◆ **Brief**
From the entries below, please output exactly the lines starting at the one containing "blue line: moved" and ending at the one containing "cyan cross: moved 52 px down", both included.
Task inputs START
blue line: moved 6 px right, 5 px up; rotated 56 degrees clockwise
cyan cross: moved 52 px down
Task inputs END
Task inputs START
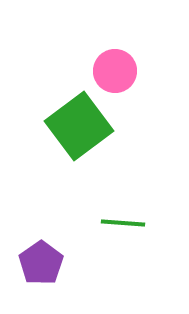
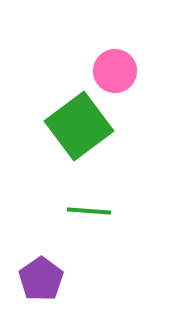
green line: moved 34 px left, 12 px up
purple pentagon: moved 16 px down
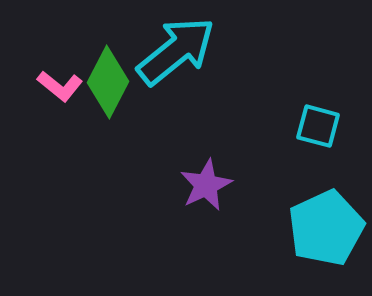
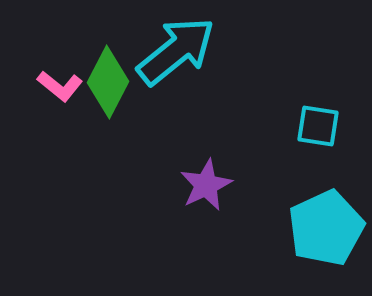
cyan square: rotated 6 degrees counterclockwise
Task inputs END
Task inputs START
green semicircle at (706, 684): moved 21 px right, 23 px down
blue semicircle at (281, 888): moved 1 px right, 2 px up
Task inputs END
◆ **Output below**
blue line: moved 6 px right, 5 px up; rotated 56 degrees clockwise
cyan cross: moved 52 px down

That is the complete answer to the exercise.